- _Brief_:
Please write out all of the entries beneath this line exactly, skipping the pictures.

- _Extracted information_:
------------------------------------------------------------------------
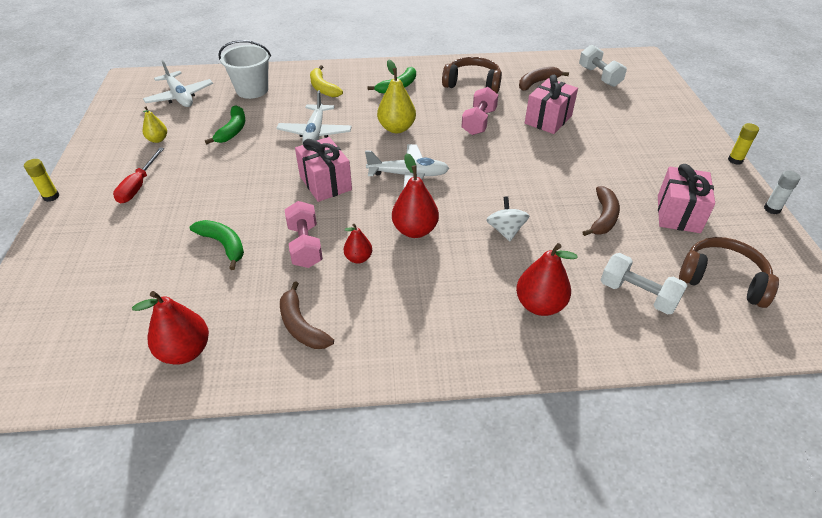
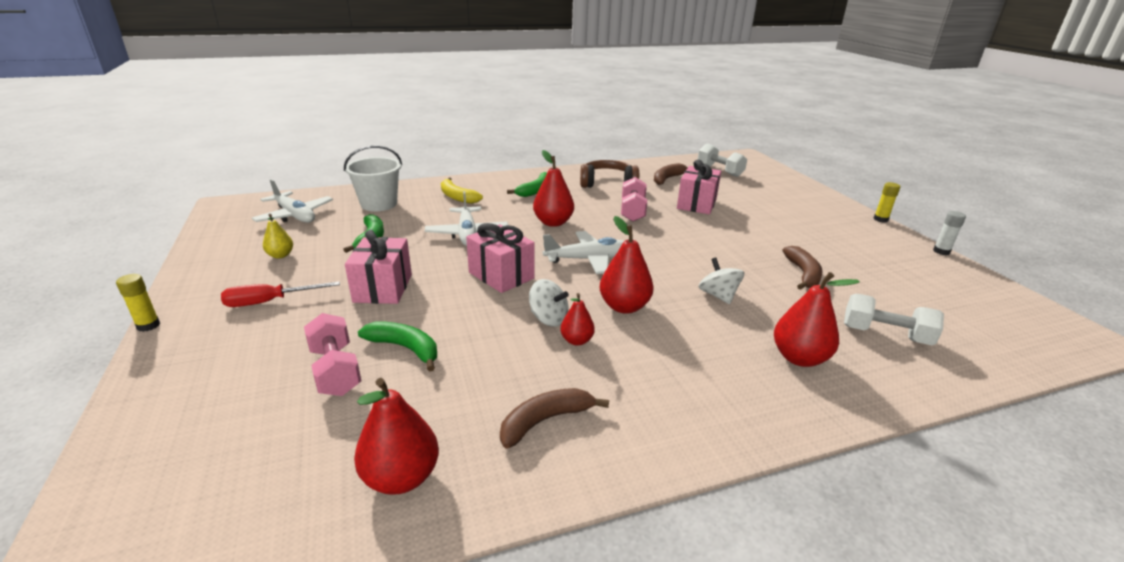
camera: 15 degrees left, 15 degrees down
(138, 186) = (270, 302): red screwdriver -> red screwdriver turned 75 degrees clockwise
(301, 326) = (545, 421): brown banana -> brown banana turned 105 degrees clockwise
(305, 245) = (507, 336): pink dumbbell -> pink dumbbell (336, 370)
(345, 233) = (548, 319): none -> white spinning top
(396, 128) = (553, 222): yellow pear -> red pear
(678, 214) = (867, 264): pink gift -> pink gift (383, 288)
(722, 279) = (949, 311): brown headphones -> none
------------------------------------------------------------------------
- _Response for this exercise_:
camera: 15 degrees left, 15 degrees down
(138, 186) = (270, 302): red screwdriver -> red screwdriver turned 75 degrees clockwise
(301, 326) = (545, 421): brown banana -> brown banana turned 105 degrees clockwise
(305, 245) = (507, 336): pink dumbbell -> pink dumbbell (336, 370)
(345, 233) = (548, 319): none -> white spinning top
(396, 128) = (553, 222): yellow pear -> red pear
(678, 214) = (867, 264): pink gift -> pink gift (383, 288)
(722, 279) = (949, 311): brown headphones -> none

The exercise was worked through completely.